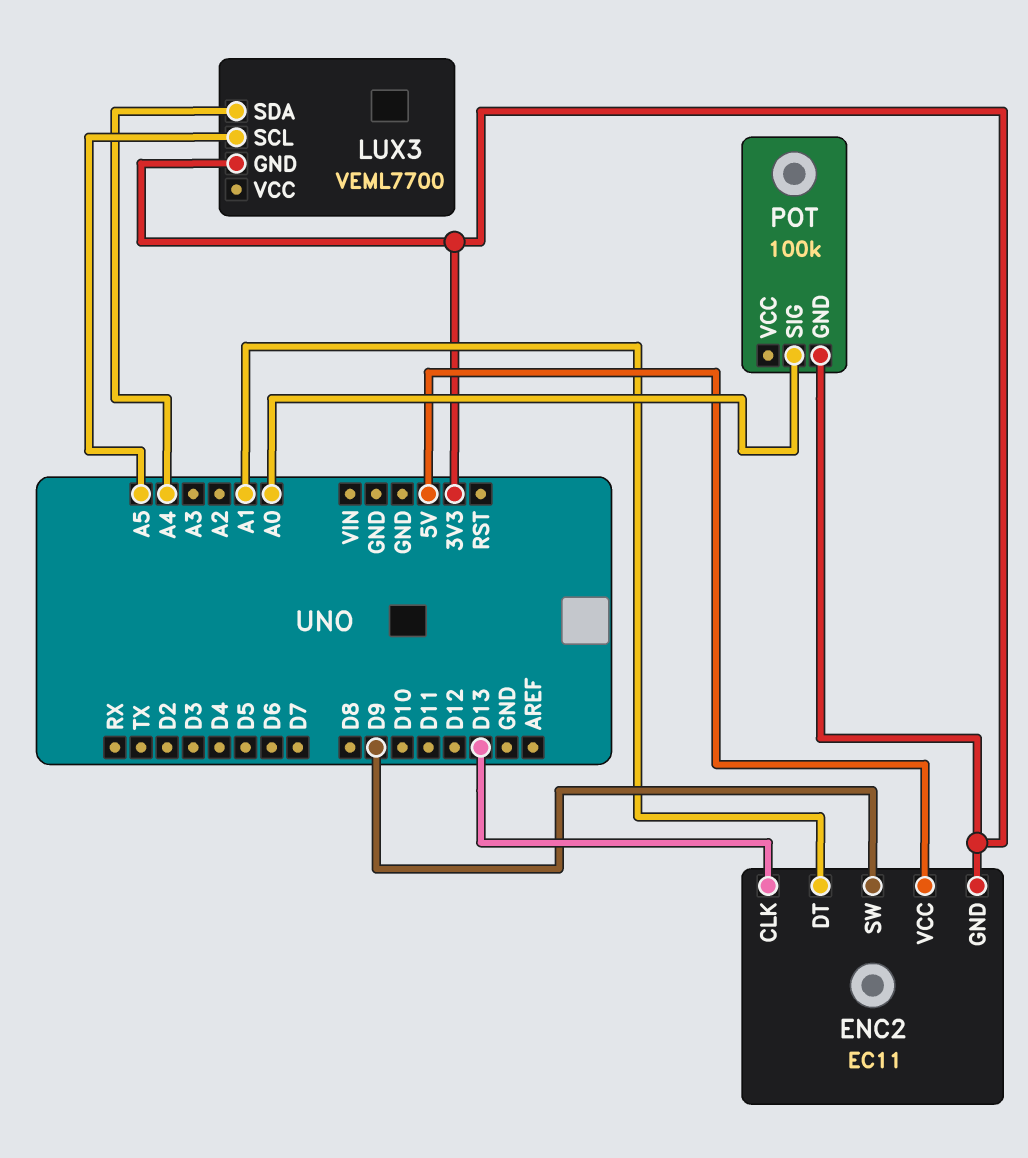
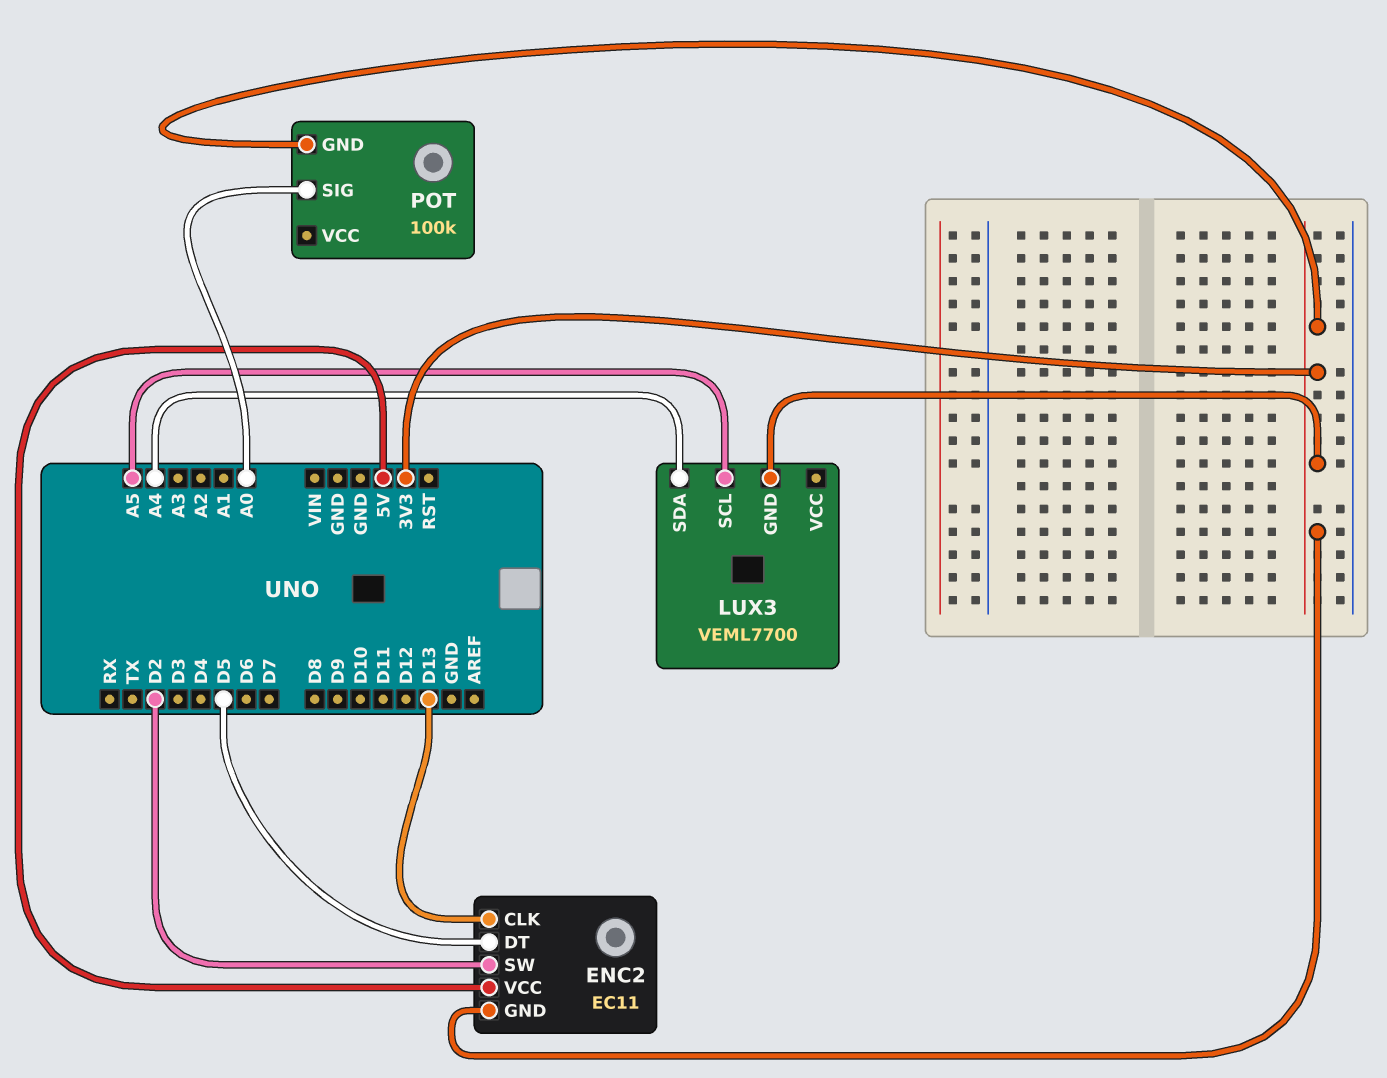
ENC2 pin DT: A1 -> D5
ENC2 pin SW: D9 -> D2

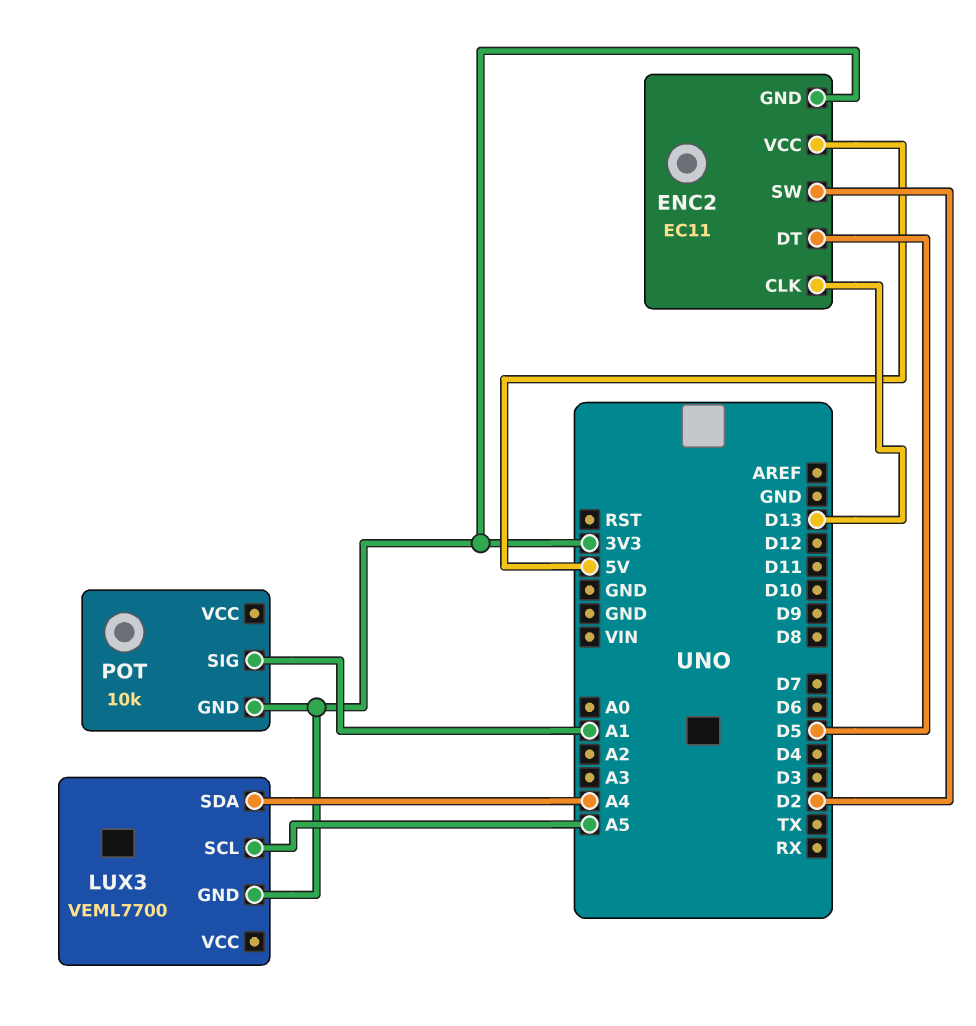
POT: 100k -> 10k
POT pin SIG: A0 -> A1

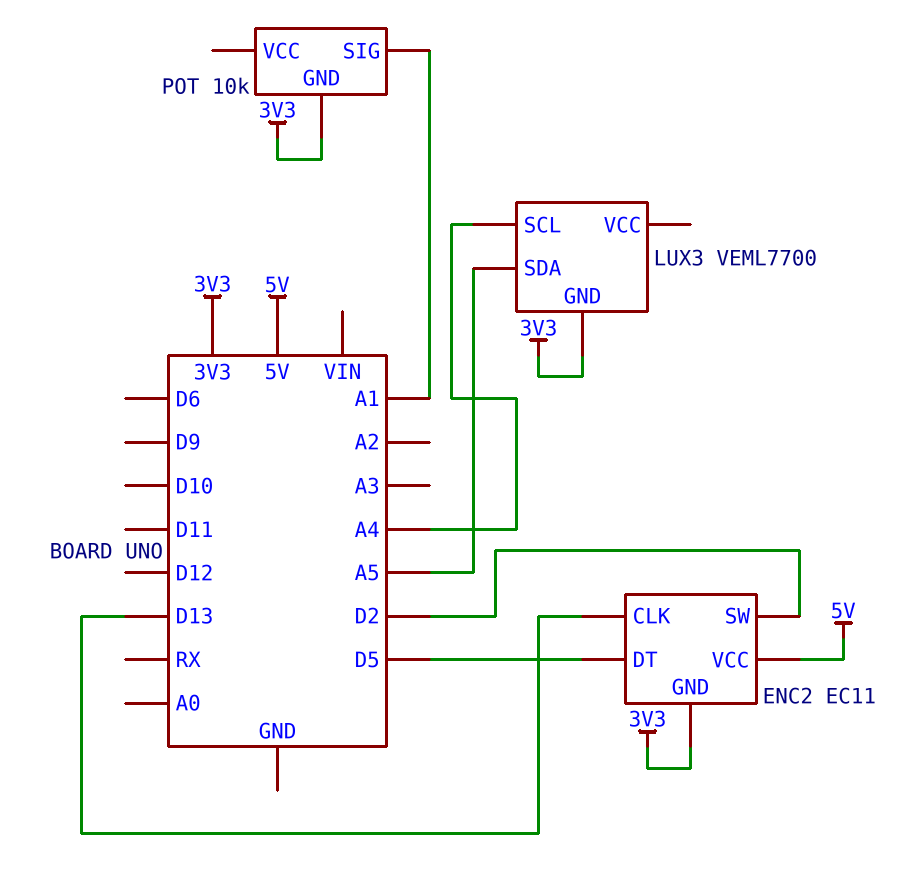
LUX3 pin SCL: A5 -> A4
LUX3 pin SDA: A4 -> A5

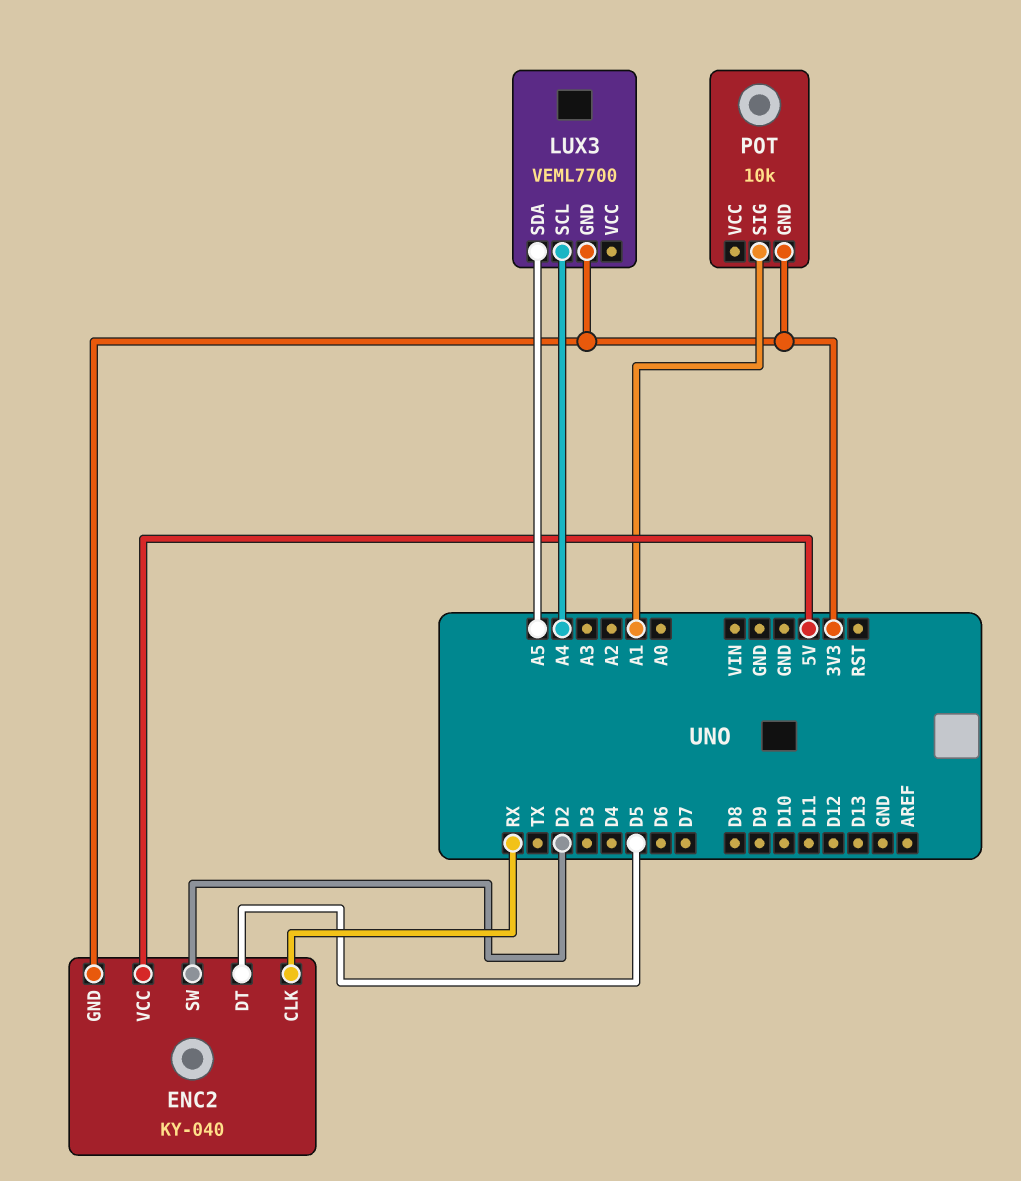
ENC2: EC11 -> KY-040
ENC2 pin CLK: D13 -> RX

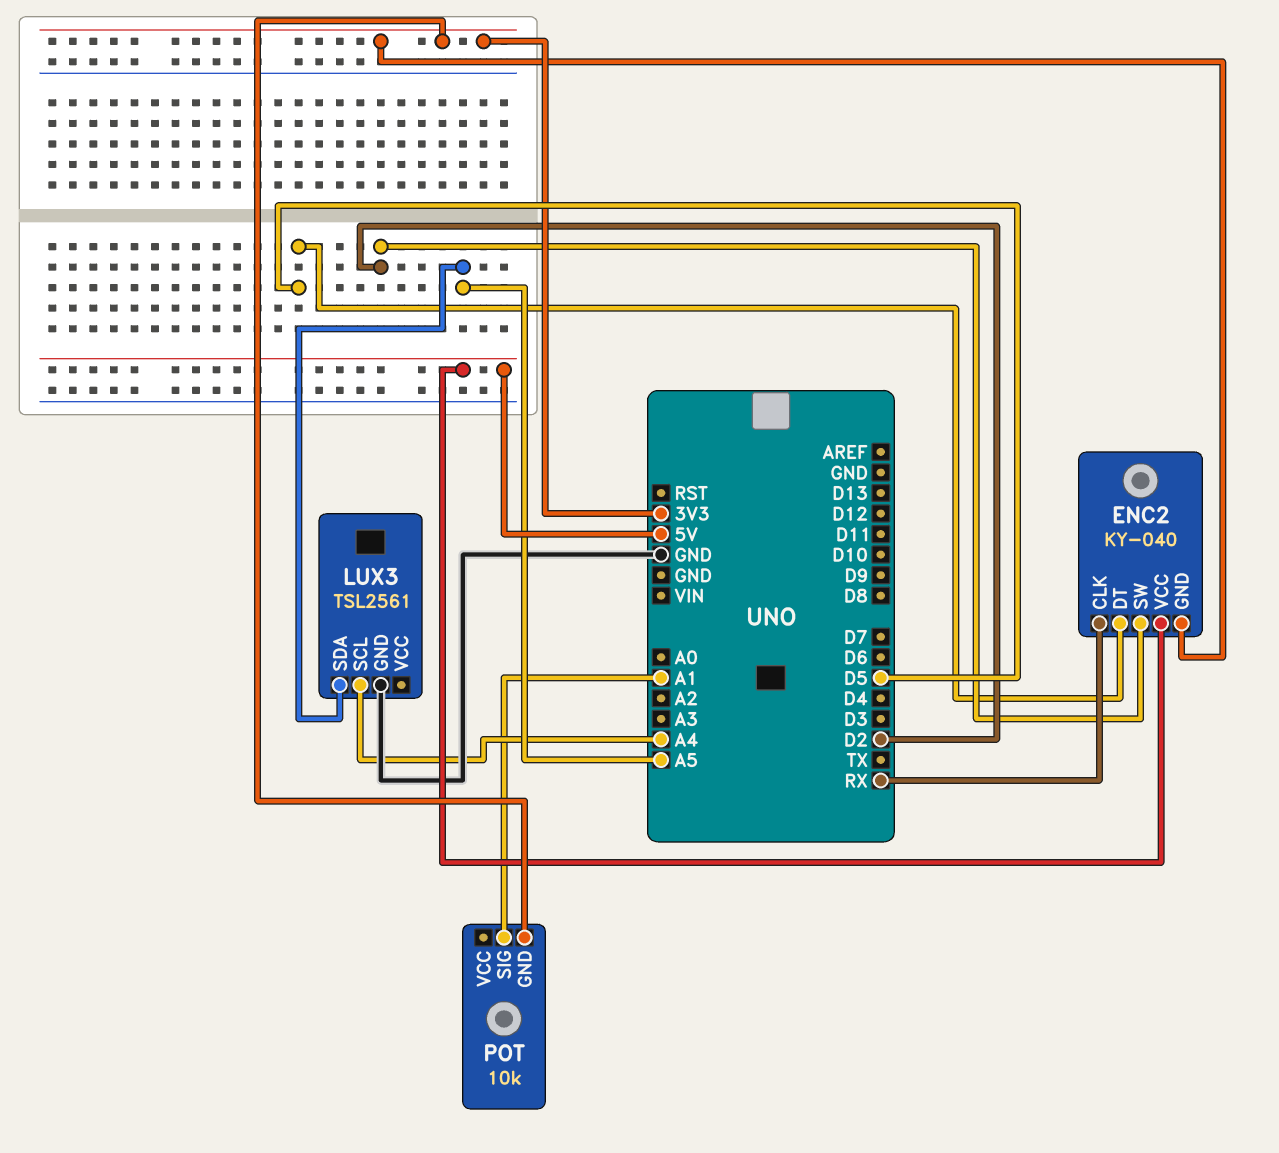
LUX3: VEML7700 -> TSL2561
LUX3 pin GND: 3V3 -> GND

^^^^^^^^^^^^^^^^

What the task asks → Leave out the pictures and output everything else in the records exactly.

Your response →
ENC2 pin DT: A1 -> D5
ENC2 pin SW: D9 -> D2

POT: 100k -> 10k
POT pin SIG: A0 -> A1

LUX3 pin SCL: A5 -> A4
LUX3 pin SDA: A4 -> A5

ENC2: EC11 -> KY-040
ENC2 pin CLK: D13 -> RX

LUX3: VEML7700 -> TSL2561
LUX3 pin GND: 3V3 -> GND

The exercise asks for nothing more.